Problem to work on: Set down exactly, from the records below, the line with "The second view lost the brown" through the line with "The pink phone", and nothing else.

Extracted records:
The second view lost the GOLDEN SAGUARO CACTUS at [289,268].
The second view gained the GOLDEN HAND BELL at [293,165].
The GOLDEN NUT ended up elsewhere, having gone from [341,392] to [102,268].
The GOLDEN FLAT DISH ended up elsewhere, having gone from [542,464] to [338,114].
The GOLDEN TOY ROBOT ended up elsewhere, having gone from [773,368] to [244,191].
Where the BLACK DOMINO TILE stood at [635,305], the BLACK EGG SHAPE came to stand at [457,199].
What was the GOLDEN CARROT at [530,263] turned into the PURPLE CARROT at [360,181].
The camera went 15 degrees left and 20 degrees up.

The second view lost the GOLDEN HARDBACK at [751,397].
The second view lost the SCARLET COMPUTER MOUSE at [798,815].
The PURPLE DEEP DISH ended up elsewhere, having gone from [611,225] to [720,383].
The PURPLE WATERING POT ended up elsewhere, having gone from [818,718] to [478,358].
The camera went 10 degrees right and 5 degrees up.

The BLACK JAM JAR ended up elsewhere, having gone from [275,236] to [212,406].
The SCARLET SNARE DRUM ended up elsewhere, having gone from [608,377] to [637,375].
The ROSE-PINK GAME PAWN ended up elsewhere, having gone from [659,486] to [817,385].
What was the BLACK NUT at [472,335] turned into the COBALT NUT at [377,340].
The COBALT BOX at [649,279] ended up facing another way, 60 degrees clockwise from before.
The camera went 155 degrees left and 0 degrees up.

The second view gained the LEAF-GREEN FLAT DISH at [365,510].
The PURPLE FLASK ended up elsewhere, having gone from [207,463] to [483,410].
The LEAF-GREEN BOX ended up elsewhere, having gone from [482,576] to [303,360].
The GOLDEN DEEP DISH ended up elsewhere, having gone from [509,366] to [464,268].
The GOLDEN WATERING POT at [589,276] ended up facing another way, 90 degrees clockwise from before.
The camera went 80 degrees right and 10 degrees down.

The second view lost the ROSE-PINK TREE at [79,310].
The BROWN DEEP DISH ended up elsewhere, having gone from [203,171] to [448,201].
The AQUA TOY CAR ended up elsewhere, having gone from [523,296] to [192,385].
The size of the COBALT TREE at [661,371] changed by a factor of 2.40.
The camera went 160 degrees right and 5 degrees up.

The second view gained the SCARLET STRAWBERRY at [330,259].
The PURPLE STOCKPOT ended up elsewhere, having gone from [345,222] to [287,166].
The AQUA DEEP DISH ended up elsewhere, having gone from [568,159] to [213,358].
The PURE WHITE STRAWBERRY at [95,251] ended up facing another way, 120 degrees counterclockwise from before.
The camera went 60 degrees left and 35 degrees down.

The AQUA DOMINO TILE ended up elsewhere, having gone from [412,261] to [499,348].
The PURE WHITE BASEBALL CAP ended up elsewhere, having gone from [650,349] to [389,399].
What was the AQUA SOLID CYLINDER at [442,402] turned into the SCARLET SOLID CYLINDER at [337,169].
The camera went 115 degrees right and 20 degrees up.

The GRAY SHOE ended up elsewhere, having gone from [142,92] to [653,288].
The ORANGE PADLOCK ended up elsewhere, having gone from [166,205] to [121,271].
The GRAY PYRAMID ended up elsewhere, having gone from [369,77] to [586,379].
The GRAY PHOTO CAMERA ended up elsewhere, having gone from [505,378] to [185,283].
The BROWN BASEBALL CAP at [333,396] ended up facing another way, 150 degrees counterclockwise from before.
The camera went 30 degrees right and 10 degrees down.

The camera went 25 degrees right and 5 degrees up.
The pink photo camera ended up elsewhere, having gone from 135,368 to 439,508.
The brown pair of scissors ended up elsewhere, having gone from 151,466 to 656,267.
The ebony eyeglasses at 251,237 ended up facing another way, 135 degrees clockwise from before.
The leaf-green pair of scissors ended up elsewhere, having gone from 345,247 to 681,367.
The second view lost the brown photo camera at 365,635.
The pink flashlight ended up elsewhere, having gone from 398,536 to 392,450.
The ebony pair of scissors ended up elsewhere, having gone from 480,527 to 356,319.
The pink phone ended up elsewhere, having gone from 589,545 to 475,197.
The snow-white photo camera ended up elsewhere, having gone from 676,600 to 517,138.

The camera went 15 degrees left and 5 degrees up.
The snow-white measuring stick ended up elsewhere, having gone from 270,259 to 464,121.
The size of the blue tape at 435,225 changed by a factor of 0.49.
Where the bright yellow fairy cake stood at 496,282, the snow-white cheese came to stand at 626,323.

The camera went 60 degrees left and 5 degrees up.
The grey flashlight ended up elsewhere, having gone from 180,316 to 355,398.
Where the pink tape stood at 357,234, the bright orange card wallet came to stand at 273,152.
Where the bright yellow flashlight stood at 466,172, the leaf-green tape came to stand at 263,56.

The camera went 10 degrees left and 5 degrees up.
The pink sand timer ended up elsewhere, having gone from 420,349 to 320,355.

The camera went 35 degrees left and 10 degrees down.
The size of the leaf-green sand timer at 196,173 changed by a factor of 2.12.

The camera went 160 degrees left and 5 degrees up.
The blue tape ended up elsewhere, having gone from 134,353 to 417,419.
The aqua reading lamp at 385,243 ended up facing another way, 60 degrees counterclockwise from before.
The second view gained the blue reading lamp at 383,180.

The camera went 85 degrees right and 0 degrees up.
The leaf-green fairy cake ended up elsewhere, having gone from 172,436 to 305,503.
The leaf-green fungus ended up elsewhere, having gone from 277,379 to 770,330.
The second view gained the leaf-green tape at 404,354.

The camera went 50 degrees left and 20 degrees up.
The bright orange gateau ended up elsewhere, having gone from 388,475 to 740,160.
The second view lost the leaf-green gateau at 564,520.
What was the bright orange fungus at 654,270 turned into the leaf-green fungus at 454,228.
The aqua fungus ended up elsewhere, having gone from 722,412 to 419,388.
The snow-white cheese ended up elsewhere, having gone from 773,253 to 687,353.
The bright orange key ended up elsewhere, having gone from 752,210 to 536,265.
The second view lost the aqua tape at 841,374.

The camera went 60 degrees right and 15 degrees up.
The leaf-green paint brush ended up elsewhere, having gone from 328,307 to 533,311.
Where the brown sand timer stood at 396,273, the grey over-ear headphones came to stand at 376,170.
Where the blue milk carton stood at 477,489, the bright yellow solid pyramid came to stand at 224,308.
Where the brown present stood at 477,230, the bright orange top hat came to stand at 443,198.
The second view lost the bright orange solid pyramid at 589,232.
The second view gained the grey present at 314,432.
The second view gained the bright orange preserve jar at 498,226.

Your response:
The second view lost the brown photo camera at 365,635.
The pink flashlight ended up elsewhere, having gone from 398,536 to 392,450.
The ebony pair of scissors ended up elsewhere, having gone from 480,527 to 356,319.
The pink phone ended up elsewhere, having gone from 589,545 to 475,197.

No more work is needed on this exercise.